(Entries supplied)
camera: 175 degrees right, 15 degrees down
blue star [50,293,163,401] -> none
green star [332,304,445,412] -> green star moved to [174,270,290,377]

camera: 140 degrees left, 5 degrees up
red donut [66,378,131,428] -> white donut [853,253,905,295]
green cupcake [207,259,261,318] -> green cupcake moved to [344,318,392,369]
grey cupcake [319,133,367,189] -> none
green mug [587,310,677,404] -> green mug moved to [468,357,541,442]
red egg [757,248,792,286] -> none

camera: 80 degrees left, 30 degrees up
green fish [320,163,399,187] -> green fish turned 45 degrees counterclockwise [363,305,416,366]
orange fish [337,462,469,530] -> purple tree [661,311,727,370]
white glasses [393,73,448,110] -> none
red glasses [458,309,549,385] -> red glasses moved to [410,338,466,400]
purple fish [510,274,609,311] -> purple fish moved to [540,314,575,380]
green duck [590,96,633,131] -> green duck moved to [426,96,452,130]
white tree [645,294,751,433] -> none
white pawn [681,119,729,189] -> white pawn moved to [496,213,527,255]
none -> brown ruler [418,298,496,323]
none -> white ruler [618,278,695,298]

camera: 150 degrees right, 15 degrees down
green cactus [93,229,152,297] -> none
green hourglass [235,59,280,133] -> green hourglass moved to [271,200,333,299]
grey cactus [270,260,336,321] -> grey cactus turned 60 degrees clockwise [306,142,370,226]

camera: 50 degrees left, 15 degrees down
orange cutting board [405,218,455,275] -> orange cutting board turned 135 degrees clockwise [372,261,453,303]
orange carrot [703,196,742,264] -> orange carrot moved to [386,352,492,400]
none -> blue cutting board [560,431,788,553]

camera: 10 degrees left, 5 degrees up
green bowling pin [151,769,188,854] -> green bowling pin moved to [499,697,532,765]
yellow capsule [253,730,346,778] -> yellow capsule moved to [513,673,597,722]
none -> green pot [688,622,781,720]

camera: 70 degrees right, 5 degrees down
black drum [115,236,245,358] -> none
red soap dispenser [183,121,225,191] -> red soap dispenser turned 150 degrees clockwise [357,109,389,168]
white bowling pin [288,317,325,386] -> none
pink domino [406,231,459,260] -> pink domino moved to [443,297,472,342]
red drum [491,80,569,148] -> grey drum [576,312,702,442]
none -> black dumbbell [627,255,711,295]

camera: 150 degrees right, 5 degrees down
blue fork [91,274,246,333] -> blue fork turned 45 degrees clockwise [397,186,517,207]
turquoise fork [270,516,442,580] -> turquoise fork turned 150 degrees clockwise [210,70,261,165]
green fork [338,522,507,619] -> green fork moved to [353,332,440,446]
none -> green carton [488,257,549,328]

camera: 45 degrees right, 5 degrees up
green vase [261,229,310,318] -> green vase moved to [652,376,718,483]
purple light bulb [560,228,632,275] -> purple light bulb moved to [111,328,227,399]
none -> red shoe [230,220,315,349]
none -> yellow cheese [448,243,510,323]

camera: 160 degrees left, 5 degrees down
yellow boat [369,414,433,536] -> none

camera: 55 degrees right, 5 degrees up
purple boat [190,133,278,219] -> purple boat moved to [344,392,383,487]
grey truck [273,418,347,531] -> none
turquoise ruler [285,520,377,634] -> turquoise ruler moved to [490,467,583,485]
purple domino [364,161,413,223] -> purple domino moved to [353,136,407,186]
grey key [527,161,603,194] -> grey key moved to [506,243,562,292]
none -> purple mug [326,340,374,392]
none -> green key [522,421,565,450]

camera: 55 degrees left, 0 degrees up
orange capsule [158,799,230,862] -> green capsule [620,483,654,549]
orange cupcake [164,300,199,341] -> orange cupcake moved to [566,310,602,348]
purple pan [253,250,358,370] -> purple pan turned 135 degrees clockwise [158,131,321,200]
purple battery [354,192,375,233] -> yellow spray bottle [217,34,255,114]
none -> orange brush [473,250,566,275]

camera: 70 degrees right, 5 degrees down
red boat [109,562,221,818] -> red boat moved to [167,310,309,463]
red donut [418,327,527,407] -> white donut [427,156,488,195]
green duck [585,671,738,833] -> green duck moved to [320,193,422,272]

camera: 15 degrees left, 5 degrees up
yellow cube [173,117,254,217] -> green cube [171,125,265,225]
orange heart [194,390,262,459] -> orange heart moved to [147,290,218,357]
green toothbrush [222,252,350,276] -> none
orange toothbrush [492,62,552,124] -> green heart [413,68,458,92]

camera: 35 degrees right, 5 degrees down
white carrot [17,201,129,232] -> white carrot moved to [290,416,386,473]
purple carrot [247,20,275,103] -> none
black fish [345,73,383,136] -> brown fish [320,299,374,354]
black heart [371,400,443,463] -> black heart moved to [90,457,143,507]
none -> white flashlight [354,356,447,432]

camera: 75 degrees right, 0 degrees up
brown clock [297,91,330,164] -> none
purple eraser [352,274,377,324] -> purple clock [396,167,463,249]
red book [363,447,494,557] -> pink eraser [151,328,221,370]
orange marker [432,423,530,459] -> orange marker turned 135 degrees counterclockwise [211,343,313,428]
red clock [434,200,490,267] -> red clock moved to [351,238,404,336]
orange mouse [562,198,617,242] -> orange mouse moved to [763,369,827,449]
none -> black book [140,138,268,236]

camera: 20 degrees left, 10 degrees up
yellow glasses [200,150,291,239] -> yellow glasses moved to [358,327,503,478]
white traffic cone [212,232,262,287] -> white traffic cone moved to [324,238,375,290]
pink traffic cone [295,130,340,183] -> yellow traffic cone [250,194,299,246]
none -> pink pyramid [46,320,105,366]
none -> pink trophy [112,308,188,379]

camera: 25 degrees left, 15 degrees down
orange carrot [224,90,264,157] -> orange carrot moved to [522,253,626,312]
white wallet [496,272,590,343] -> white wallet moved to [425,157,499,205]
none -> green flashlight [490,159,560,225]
(End Entries supplied)
▶ What is expected:
Every record above must be printed again exactly.

▶ Solved exercise:
camera: 175 degrees right, 15 degrees down
blue star [50,293,163,401] -> none
green star [332,304,445,412] -> green star moved to [174,270,290,377]

camera: 140 degrees left, 5 degrees up
red donut [66,378,131,428] -> white donut [853,253,905,295]
green cupcake [207,259,261,318] -> green cupcake moved to [344,318,392,369]
grey cupcake [319,133,367,189] -> none
green mug [587,310,677,404] -> green mug moved to [468,357,541,442]
red egg [757,248,792,286] -> none

camera: 80 degrees left, 30 degrees up
green fish [320,163,399,187] -> green fish turned 45 degrees counterclockwise [363,305,416,366]
orange fish [337,462,469,530] -> purple tree [661,311,727,370]
white glasses [393,73,448,110] -> none
red glasses [458,309,549,385] -> red glasses moved to [410,338,466,400]
purple fish [510,274,609,311] -> purple fish moved to [540,314,575,380]
green duck [590,96,633,131] -> green duck moved to [426,96,452,130]
white tree [645,294,751,433] -> none
white pawn [681,119,729,189] -> white pawn moved to [496,213,527,255]
none -> brown ruler [418,298,496,323]
none -> white ruler [618,278,695,298]

camera: 150 degrees right, 15 degrees down
green cactus [93,229,152,297] -> none
green hourglass [235,59,280,133] -> green hourglass moved to [271,200,333,299]
grey cactus [270,260,336,321] -> grey cactus turned 60 degrees clockwise [306,142,370,226]

camera: 50 degrees left, 15 degrees down
orange cutting board [405,218,455,275] -> orange cutting board turned 135 degrees clockwise [372,261,453,303]
orange carrot [703,196,742,264] -> orange carrot moved to [386,352,492,400]
none -> blue cutting board [560,431,788,553]

camera: 10 degrees left, 5 degrees up
green bowling pin [151,769,188,854] -> green bowling pin moved to [499,697,532,765]
yellow capsule [253,730,346,778] -> yellow capsule moved to [513,673,597,722]
none -> green pot [688,622,781,720]

camera: 70 degrees right, 5 degrees down
black drum [115,236,245,358] -> none
red soap dispenser [183,121,225,191] -> red soap dispenser turned 150 degrees clockwise [357,109,389,168]
white bowling pin [288,317,325,386] -> none
pink domino [406,231,459,260] -> pink domino moved to [443,297,472,342]
red drum [491,80,569,148] -> grey drum [576,312,702,442]
none -> black dumbbell [627,255,711,295]

camera: 150 degrees right, 5 degrees down
blue fork [91,274,246,333] -> blue fork turned 45 degrees clockwise [397,186,517,207]
turquoise fork [270,516,442,580] -> turquoise fork turned 150 degrees clockwise [210,70,261,165]
green fork [338,522,507,619] -> green fork moved to [353,332,440,446]
none -> green carton [488,257,549,328]

camera: 45 degrees right, 5 degrees up
green vase [261,229,310,318] -> green vase moved to [652,376,718,483]
purple light bulb [560,228,632,275] -> purple light bulb moved to [111,328,227,399]
none -> red shoe [230,220,315,349]
none -> yellow cheese [448,243,510,323]

camera: 160 degrees left, 5 degrees down
yellow boat [369,414,433,536] -> none

camera: 55 degrees right, 5 degrees up
purple boat [190,133,278,219] -> purple boat moved to [344,392,383,487]
grey truck [273,418,347,531] -> none
turquoise ruler [285,520,377,634] -> turquoise ruler moved to [490,467,583,485]
purple domino [364,161,413,223] -> purple domino moved to [353,136,407,186]
grey key [527,161,603,194] -> grey key moved to [506,243,562,292]
none -> purple mug [326,340,374,392]
none -> green key [522,421,565,450]

camera: 55 degrees left, 0 degrees up
orange capsule [158,799,230,862] -> green capsule [620,483,654,549]
orange cupcake [164,300,199,341] -> orange cupcake moved to [566,310,602,348]
purple pan [253,250,358,370] -> purple pan turned 135 degrees clockwise [158,131,321,200]
purple battery [354,192,375,233] -> yellow spray bottle [217,34,255,114]
none -> orange brush [473,250,566,275]

camera: 70 degrees right, 5 degrees down
red boat [109,562,221,818] -> red boat moved to [167,310,309,463]
red donut [418,327,527,407] -> white donut [427,156,488,195]
green duck [585,671,738,833] -> green duck moved to [320,193,422,272]

camera: 15 degrees left, 5 degrees up
yellow cube [173,117,254,217] -> green cube [171,125,265,225]
orange heart [194,390,262,459] -> orange heart moved to [147,290,218,357]
green toothbrush [222,252,350,276] -> none
orange toothbrush [492,62,552,124] -> green heart [413,68,458,92]

camera: 35 degrees right, 5 degrees down
white carrot [17,201,129,232] -> white carrot moved to [290,416,386,473]
purple carrot [247,20,275,103] -> none
black fish [345,73,383,136] -> brown fish [320,299,374,354]
black heart [371,400,443,463] -> black heart moved to [90,457,143,507]
none -> white flashlight [354,356,447,432]

camera: 75 degrees right, 0 degrees up
brown clock [297,91,330,164] -> none
purple eraser [352,274,377,324] -> purple clock [396,167,463,249]
red book [363,447,494,557] -> pink eraser [151,328,221,370]
orange marker [432,423,530,459] -> orange marker turned 135 degrees counterclockwise [211,343,313,428]
red clock [434,200,490,267] -> red clock moved to [351,238,404,336]
orange mouse [562,198,617,242] -> orange mouse moved to [763,369,827,449]
none -> black book [140,138,268,236]

camera: 20 degrees left, 10 degrees up
yellow glasses [200,150,291,239] -> yellow glasses moved to [358,327,503,478]
white traffic cone [212,232,262,287] -> white traffic cone moved to [324,238,375,290]
pink traffic cone [295,130,340,183] -> yellow traffic cone [250,194,299,246]
none -> pink pyramid [46,320,105,366]
none -> pink trophy [112,308,188,379]

camera: 25 degrees left, 15 degrees down
orange carrot [224,90,264,157] -> orange carrot moved to [522,253,626,312]
white wallet [496,272,590,343] -> white wallet moved to [425,157,499,205]
none -> green flashlight [490,159,560,225]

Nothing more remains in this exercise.